----- EXERCISE MATERIALS

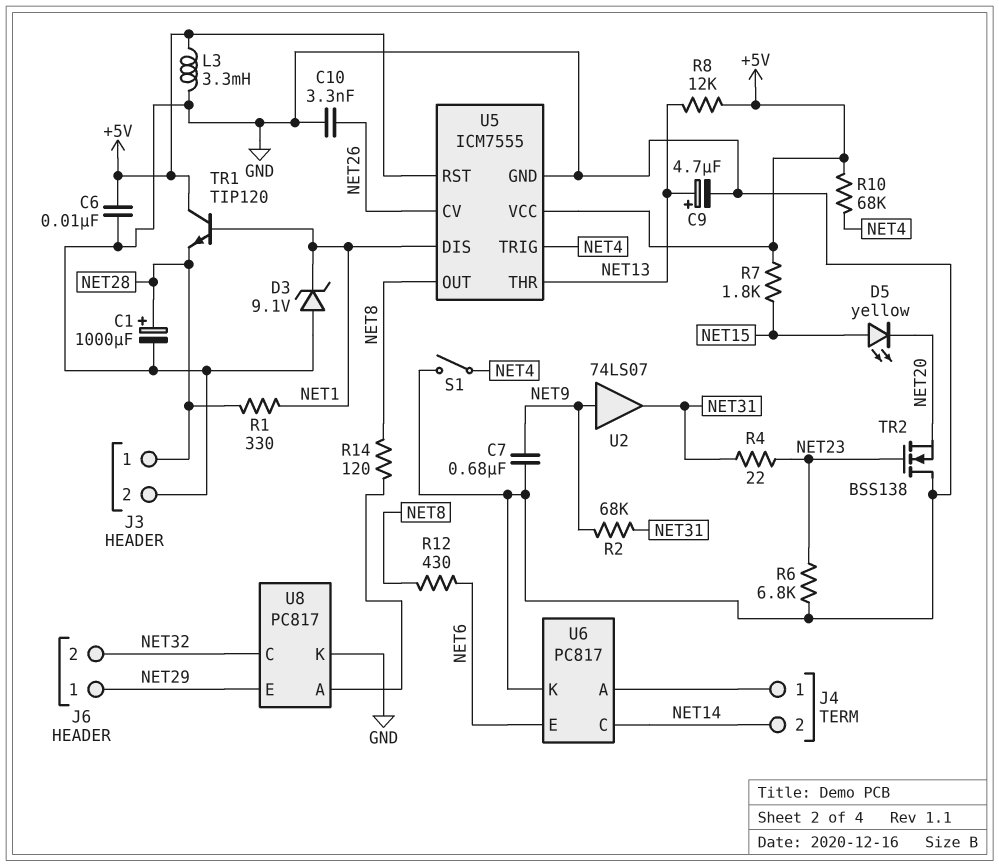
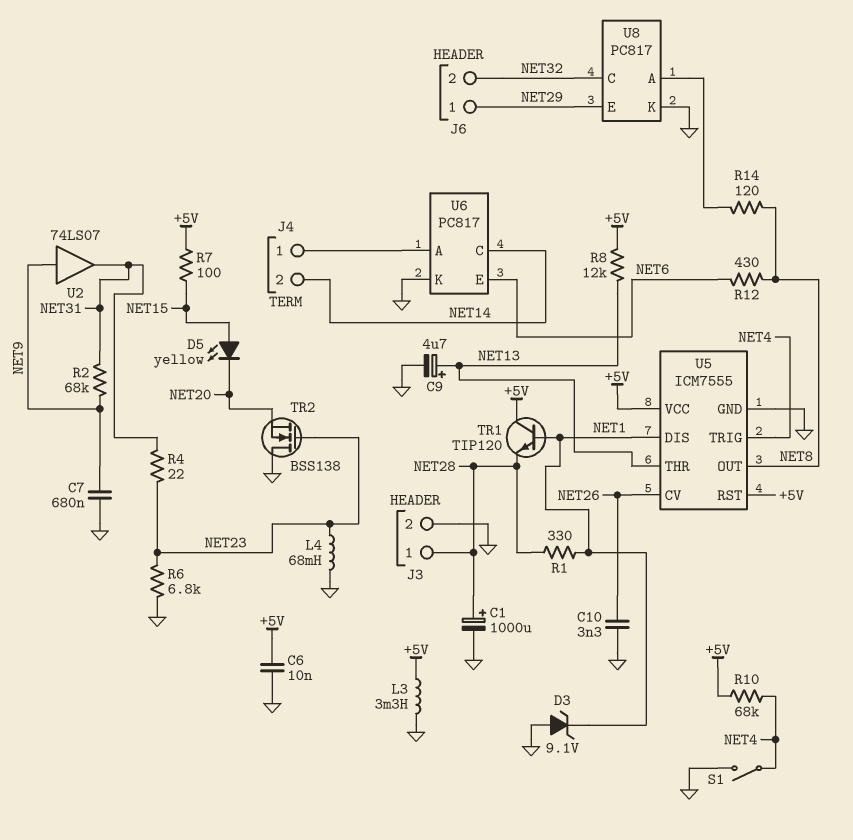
L4: none -> 68mH (GND, NET23)
R7: 1.8k (+5V, NET15) -> 100 (+5V, NET15)

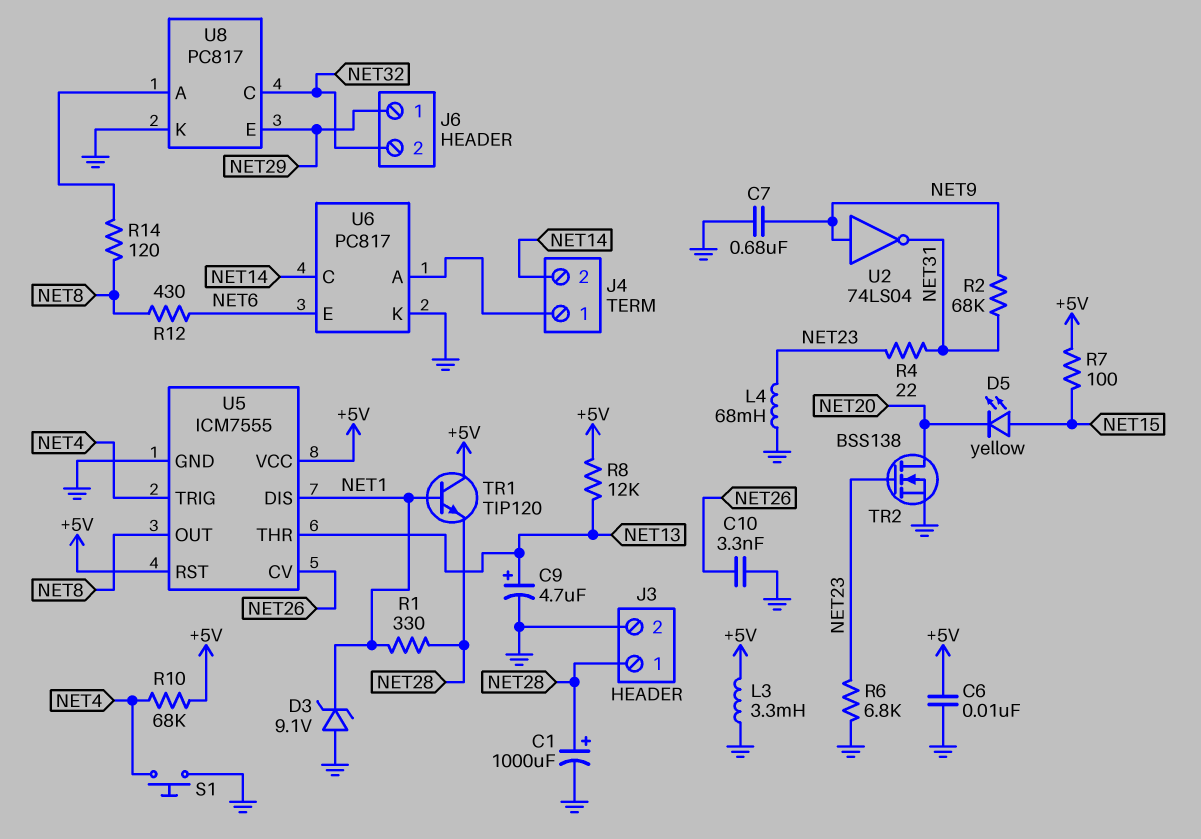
S1: switch (GND, NET4) -> button (GND, NET4)
TR2: NMOS BSS138 (G NET23, D GND, S NET20) -> NMOS BSS138 (G NET23, D NET20, S GND)
U2: buffer 74LS07 (in NET9, out NET31) -> NOT 74LS04 (in NET9, out NET31)

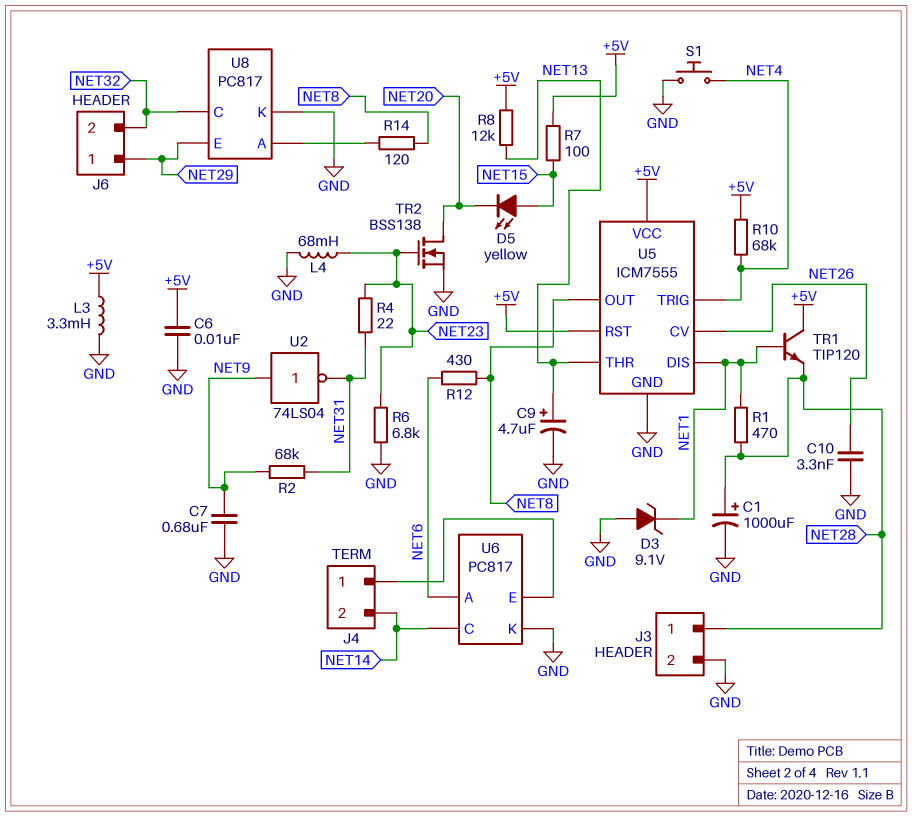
R1: 330 (NET1, NET28) -> 470 (NET1, NET28)
U6 pin A: J4/1 -> NET6
U6 pin E: NET6 -> J4/1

----------

▶ **WHAT THE EXERCISE ASKS**: Please reproduce each entry above word for word and keep the pictures out of the copy.

▶ **ANSWER AREA**:
L4: none -> 68mH (GND, NET23)
R7: 1.8k (+5V, NET15) -> 100 (+5V, NET15)

S1: switch (GND, NET4) -> button (GND, NET4)
TR2: NMOS BSS138 (G NET23, D GND, S NET20) -> NMOS BSS138 (G NET23, D NET20, S GND)
U2: buffer 74LS07 (in NET9, out NET31) -> NOT 74LS04 (in NET9, out NET31)

R1: 330 (NET1, NET28) -> 470 (NET1, NET28)
U6 pin A: J4/1 -> NET6
U6 pin E: NET6 -> J4/1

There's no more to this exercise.